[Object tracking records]
------------------------------

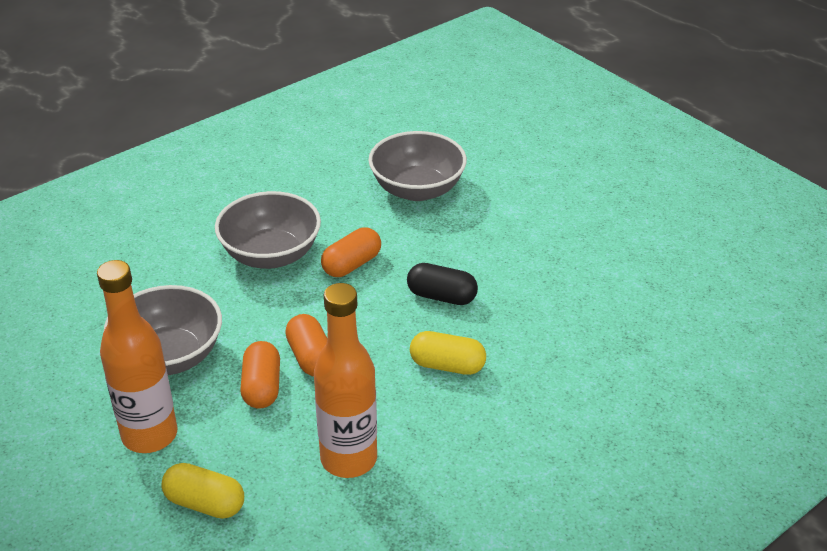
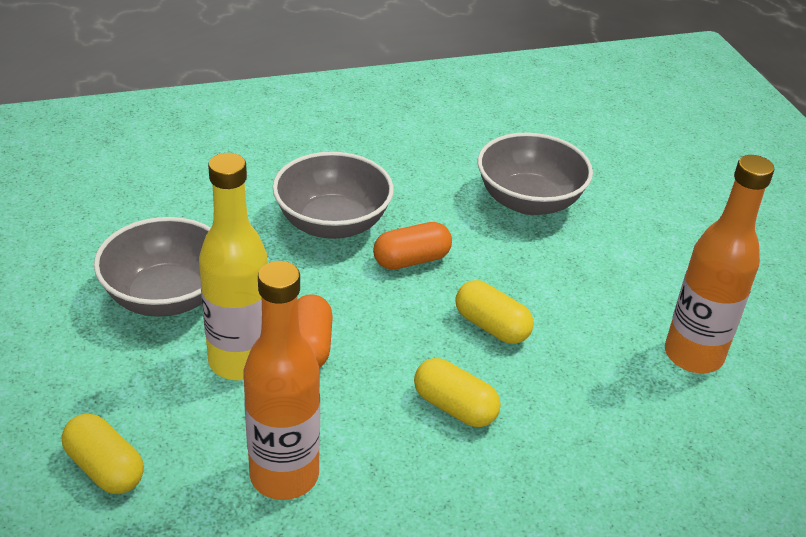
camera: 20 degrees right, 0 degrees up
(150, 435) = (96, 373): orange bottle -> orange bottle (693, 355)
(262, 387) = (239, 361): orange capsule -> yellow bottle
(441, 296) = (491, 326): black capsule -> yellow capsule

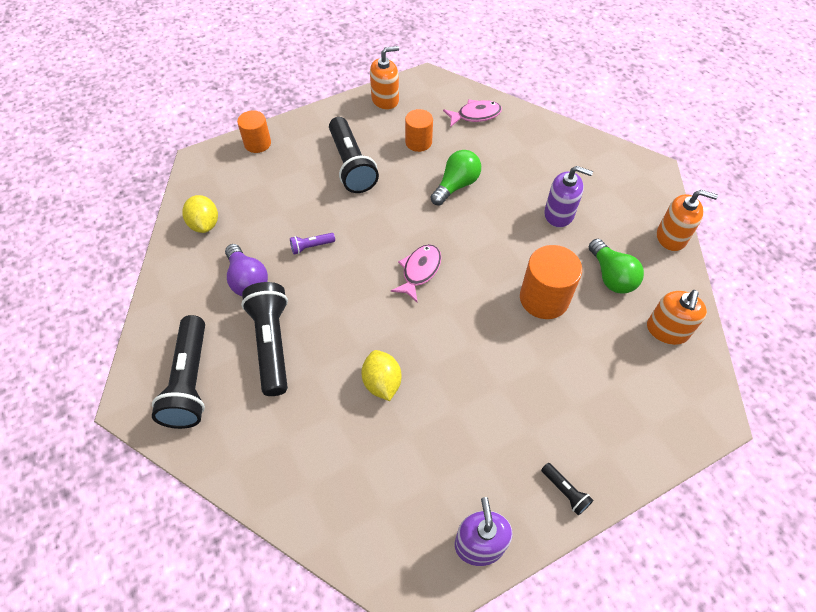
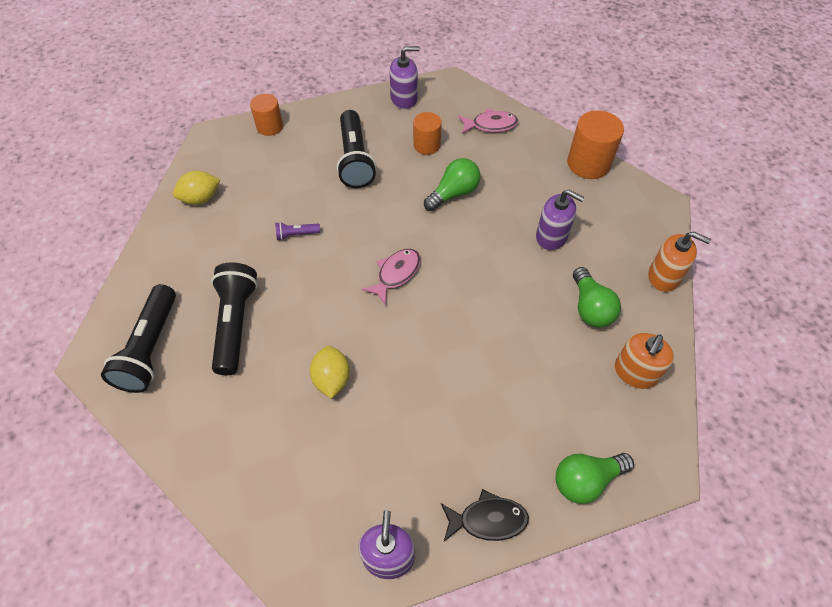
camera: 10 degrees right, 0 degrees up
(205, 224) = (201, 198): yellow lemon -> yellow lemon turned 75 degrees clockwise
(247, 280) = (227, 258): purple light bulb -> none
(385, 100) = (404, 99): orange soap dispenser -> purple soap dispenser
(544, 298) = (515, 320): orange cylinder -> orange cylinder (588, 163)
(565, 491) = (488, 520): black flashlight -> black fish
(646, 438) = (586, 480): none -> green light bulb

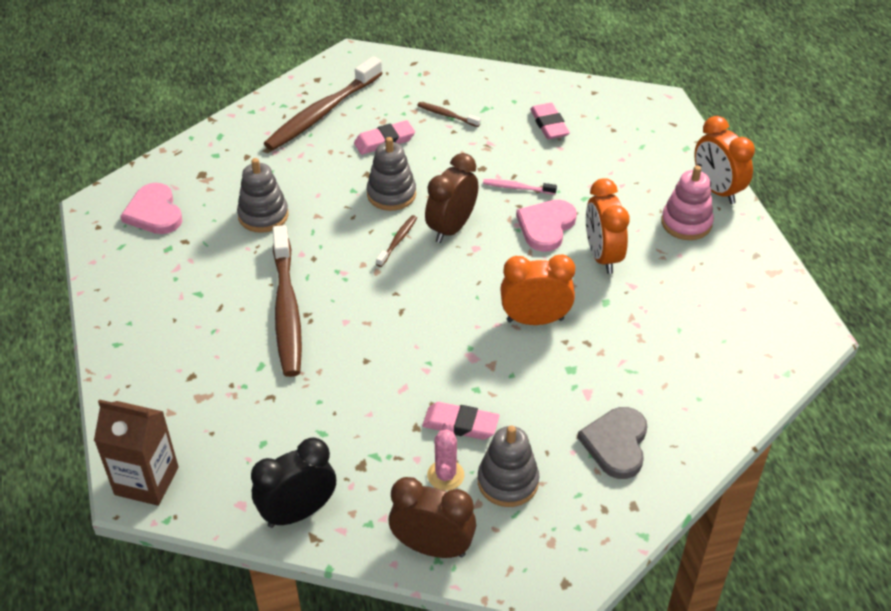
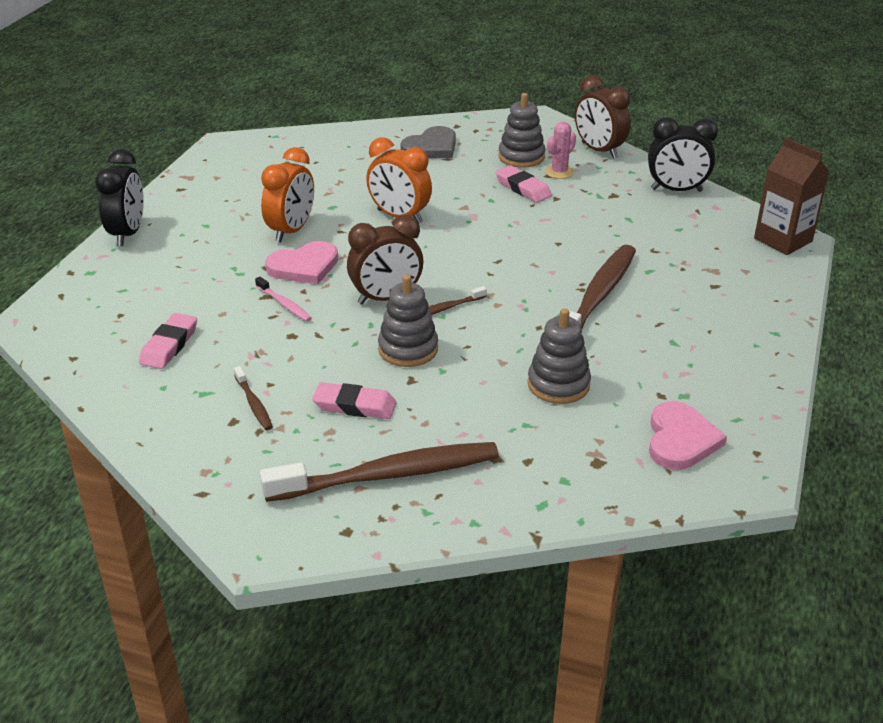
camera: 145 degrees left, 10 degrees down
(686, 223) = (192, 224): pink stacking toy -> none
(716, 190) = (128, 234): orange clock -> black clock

------------------------------

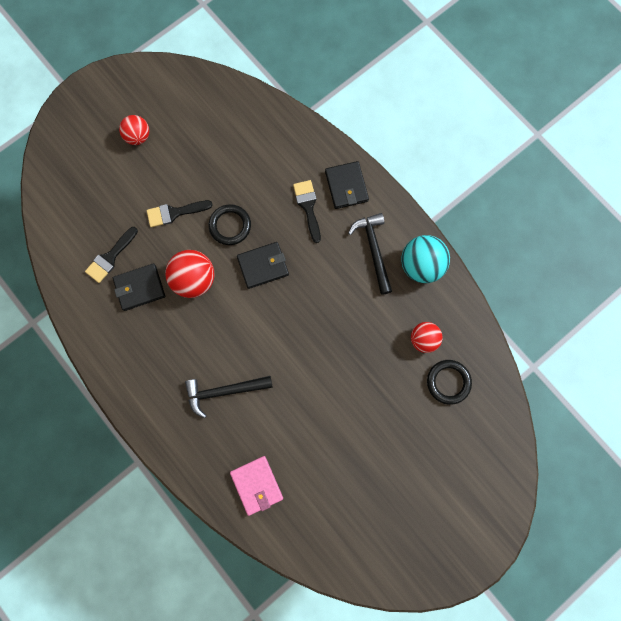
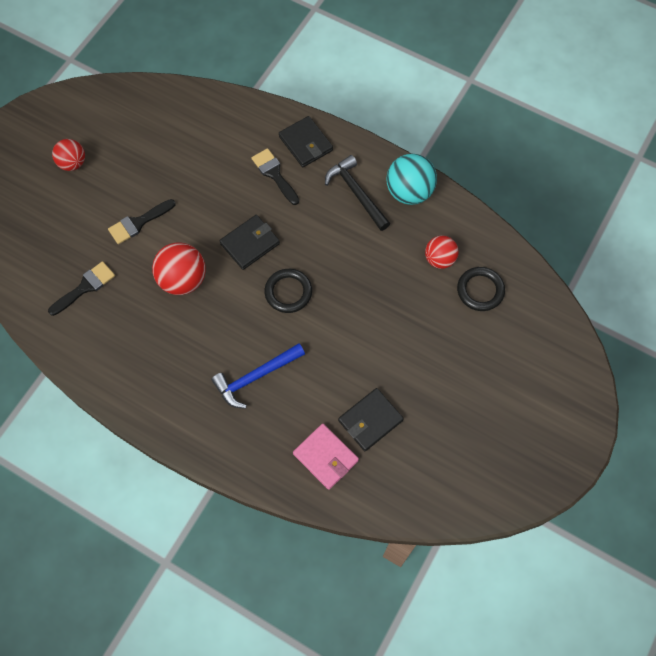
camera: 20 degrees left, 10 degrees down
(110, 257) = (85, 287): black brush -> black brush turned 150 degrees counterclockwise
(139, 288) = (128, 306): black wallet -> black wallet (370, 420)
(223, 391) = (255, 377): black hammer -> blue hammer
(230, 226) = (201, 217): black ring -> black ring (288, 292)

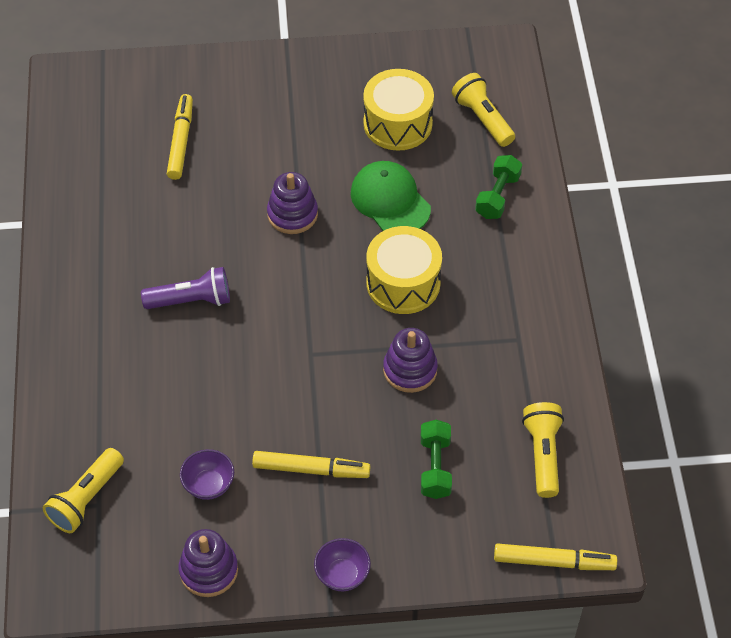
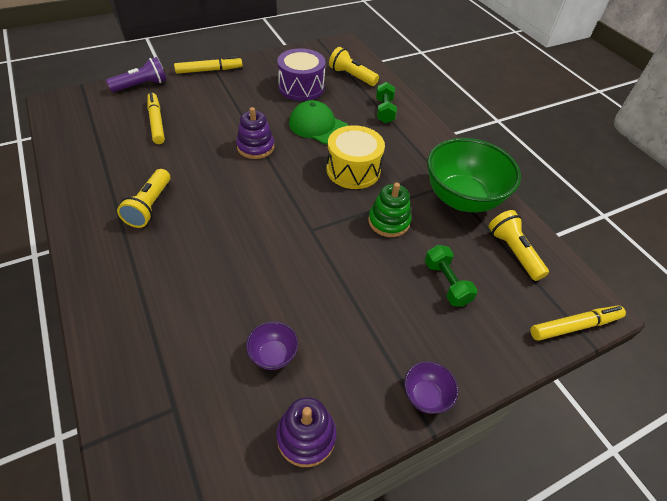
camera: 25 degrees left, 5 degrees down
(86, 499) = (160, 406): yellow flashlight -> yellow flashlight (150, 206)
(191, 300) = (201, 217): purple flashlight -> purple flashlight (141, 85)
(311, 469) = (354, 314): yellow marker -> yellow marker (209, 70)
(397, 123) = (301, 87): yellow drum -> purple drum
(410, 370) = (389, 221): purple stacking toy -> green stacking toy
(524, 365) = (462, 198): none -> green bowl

------------------------------

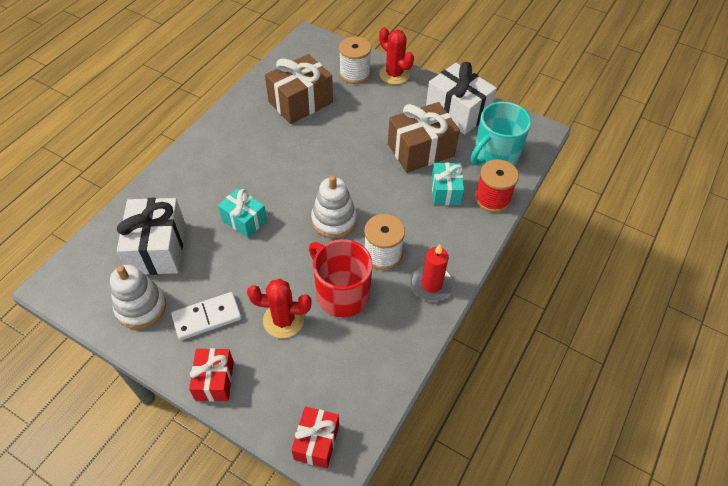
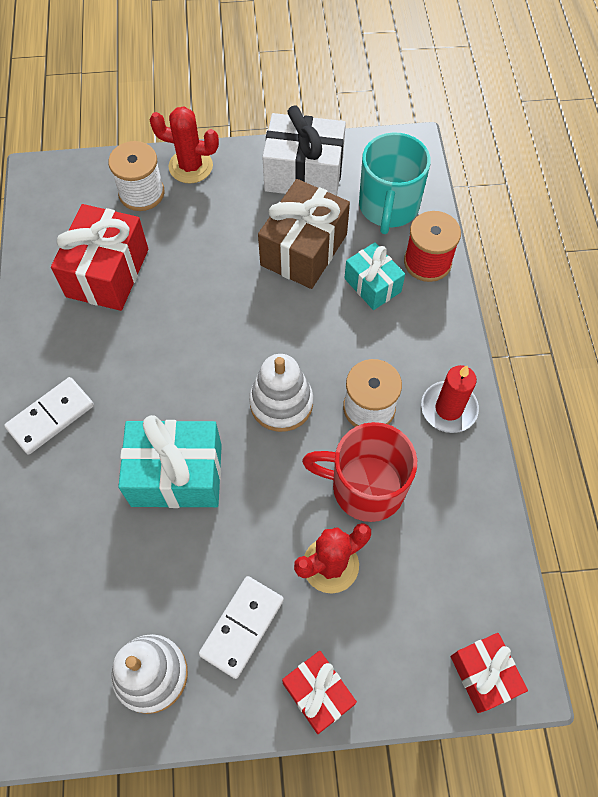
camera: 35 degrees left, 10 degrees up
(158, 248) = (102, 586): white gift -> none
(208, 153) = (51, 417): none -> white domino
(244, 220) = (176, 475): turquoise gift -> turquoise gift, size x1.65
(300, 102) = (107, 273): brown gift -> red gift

------------------------------

Copy only what runs above from the line containing "camera: 20 degrees right, 0 degrees up" through the line containing "(247, 280) = (227, 258): purple", exactly. Leave out the pictures.

camera: 20 degrees right, 0 degrees up
(150, 435) = (96, 373): orange bottle -> orange bottle (693, 355)
(262, 387) = (239, 361): orange capsule -> yellow bottle
(441, 296) = (491, 326): black capsule -> yellow capsule

camera: 10 degrees right, 0 degrees up
(205, 224) = (201, 198): yellow lemon -> yellow lemon turned 75 degrees clockwise
(247, 280) = (227, 258): purple light bulb -> none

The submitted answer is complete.